- WHAT IS NEEDED: The expected output is exactly the lines below, starting at the line with "blue cone [859,404,916,470]" and ending at the line with "grey camera [355,42,401,99]", both included; no other line belongs in it.

- RECORDS FOR THE EXERCISE:

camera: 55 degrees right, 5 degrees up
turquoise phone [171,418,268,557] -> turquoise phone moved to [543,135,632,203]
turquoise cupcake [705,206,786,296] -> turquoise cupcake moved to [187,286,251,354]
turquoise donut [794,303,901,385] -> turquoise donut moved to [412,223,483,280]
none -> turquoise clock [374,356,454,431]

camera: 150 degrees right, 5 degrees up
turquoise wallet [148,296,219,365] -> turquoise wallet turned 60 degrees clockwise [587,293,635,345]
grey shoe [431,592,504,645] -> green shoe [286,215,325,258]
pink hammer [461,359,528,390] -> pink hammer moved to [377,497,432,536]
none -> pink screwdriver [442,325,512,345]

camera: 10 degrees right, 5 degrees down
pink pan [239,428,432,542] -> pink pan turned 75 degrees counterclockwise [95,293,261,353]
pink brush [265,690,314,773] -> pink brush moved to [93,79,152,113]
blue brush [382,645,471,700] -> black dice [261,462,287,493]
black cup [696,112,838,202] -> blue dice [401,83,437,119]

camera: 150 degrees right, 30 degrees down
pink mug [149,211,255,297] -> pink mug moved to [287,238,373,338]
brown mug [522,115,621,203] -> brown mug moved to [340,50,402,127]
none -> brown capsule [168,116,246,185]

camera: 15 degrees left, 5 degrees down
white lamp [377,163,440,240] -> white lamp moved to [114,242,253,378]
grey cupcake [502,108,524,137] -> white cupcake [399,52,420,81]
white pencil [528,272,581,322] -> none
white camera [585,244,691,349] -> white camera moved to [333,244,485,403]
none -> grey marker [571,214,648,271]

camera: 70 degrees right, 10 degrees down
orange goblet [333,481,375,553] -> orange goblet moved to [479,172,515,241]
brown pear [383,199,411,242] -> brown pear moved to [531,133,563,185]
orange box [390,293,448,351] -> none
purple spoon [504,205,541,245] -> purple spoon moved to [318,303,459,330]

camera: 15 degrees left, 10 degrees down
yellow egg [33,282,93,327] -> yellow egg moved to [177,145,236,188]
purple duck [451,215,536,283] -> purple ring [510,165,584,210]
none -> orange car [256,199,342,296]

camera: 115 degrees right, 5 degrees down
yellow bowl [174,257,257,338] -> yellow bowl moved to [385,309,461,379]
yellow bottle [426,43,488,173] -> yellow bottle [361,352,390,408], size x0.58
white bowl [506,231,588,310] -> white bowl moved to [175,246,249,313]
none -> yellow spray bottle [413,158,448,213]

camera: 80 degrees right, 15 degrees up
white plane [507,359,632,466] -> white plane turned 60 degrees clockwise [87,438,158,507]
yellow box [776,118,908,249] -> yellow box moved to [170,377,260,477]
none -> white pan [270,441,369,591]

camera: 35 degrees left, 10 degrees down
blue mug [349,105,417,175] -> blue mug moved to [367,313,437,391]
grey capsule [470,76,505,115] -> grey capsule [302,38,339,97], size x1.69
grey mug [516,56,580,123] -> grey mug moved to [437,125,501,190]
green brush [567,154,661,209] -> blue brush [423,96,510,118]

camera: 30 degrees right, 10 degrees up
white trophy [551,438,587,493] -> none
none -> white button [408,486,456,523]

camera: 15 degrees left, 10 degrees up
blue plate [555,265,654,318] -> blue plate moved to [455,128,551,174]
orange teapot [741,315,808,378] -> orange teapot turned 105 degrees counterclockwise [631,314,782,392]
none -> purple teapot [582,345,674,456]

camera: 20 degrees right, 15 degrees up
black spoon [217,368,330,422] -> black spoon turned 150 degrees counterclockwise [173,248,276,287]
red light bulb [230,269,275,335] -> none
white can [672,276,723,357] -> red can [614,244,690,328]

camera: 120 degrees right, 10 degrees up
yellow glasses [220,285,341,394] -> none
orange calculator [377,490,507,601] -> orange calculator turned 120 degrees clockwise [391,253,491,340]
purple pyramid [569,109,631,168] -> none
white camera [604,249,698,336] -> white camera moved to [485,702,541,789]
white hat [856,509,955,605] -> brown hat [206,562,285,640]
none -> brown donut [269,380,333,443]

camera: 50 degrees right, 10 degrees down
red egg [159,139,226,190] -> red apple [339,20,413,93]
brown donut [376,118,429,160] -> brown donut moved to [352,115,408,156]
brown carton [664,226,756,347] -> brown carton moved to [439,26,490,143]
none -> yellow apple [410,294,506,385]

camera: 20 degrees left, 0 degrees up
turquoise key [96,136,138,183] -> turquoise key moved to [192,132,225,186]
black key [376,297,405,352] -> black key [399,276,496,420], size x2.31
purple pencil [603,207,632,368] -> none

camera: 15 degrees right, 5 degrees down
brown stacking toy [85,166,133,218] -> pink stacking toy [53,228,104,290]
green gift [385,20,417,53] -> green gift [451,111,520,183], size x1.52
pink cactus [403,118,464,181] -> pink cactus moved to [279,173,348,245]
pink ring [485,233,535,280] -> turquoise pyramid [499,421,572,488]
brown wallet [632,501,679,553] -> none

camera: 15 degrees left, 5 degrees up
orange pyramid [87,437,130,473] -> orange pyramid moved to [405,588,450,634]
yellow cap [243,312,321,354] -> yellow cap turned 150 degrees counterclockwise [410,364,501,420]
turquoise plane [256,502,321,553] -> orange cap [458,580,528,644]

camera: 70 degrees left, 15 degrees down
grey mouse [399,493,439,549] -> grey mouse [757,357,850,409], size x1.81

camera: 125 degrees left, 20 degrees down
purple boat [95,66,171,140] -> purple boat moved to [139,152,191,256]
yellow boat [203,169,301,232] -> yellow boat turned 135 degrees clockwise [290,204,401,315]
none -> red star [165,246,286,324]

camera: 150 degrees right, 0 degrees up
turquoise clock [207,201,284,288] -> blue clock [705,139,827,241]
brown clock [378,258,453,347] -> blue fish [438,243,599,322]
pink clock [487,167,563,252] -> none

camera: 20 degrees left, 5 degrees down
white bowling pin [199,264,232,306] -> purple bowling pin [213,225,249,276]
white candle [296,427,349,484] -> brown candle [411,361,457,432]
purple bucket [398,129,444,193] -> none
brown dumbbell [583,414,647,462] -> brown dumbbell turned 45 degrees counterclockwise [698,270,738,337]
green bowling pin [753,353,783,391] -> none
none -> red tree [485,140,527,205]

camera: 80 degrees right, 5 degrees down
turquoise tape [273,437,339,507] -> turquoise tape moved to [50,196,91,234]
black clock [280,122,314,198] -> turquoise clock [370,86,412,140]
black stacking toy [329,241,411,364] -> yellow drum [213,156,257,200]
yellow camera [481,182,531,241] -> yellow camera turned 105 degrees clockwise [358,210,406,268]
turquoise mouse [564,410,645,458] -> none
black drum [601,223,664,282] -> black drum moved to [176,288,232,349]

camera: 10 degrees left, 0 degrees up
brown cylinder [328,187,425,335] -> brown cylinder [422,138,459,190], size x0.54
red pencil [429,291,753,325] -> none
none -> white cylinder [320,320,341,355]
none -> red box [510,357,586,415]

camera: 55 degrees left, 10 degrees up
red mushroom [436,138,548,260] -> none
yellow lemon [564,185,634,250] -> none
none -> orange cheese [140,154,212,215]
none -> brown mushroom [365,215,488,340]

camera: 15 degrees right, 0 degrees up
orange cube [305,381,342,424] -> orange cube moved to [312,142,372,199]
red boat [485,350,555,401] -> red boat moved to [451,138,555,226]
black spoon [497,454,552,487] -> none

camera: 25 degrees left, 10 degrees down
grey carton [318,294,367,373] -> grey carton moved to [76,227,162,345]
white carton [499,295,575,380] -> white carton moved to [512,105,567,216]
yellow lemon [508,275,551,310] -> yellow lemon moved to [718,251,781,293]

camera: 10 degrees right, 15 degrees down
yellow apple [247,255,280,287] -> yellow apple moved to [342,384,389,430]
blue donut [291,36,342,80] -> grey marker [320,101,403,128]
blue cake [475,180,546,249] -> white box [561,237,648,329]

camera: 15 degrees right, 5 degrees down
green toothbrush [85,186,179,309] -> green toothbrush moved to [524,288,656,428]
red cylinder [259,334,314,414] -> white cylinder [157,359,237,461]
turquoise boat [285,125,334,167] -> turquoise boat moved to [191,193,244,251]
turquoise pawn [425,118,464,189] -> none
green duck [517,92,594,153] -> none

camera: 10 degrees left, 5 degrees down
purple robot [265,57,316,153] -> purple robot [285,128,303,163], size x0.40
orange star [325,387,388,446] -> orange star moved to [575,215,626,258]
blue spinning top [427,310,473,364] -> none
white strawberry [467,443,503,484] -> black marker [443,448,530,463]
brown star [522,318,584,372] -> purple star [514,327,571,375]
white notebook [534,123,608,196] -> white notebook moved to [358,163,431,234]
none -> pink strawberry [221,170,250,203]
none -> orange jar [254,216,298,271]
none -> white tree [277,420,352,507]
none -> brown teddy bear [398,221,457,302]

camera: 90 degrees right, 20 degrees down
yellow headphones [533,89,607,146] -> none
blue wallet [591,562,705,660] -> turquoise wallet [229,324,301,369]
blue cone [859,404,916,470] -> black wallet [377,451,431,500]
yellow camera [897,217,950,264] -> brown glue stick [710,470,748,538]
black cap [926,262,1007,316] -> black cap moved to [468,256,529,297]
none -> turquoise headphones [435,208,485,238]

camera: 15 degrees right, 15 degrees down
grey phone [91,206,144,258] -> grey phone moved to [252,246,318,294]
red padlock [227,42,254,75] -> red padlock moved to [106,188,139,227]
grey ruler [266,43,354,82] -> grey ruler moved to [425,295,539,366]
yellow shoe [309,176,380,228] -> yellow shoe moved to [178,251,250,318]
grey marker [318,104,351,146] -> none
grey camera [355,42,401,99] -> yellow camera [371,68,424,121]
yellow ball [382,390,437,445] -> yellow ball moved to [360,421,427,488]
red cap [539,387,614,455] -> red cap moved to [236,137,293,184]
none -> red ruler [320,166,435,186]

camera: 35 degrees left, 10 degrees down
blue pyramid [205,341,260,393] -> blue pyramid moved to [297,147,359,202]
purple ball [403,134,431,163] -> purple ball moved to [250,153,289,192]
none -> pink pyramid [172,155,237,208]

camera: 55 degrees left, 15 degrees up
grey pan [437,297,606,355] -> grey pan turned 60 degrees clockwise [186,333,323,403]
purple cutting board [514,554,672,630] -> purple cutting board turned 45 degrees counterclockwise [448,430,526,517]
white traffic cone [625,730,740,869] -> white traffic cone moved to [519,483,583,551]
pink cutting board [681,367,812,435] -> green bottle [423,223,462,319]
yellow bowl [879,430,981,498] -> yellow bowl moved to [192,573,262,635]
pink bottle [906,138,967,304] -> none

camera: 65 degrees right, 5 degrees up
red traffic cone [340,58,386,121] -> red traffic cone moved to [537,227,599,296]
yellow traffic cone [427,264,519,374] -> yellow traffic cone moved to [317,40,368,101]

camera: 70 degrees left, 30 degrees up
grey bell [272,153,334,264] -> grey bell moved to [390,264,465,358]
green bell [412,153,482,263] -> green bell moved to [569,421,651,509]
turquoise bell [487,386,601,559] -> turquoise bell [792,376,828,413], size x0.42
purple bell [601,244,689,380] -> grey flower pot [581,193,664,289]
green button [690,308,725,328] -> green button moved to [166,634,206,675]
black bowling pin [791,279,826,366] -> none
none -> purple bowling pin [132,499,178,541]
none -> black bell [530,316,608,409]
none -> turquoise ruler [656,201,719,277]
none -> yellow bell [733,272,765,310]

- ANSWER SECTION:
blue cone [859,404,916,470] -> black wallet [377,451,431,500]
yellow camera [897,217,950,264] -> brown glue stick [710,470,748,538]
black cap [926,262,1007,316] -> black cap moved to [468,256,529,297]
none -> turquoise headphones [435,208,485,238]

camera: 15 degrees right, 15 degrees down
grey phone [91,206,144,258] -> grey phone moved to [252,246,318,294]
red padlock [227,42,254,75] -> red padlock moved to [106,188,139,227]
grey ruler [266,43,354,82] -> grey ruler moved to [425,295,539,366]
yellow shoe [309,176,380,228] -> yellow shoe moved to [178,251,250,318]
grey marker [318,104,351,146] -> none
grey camera [355,42,401,99] -> yellow camera [371,68,424,121]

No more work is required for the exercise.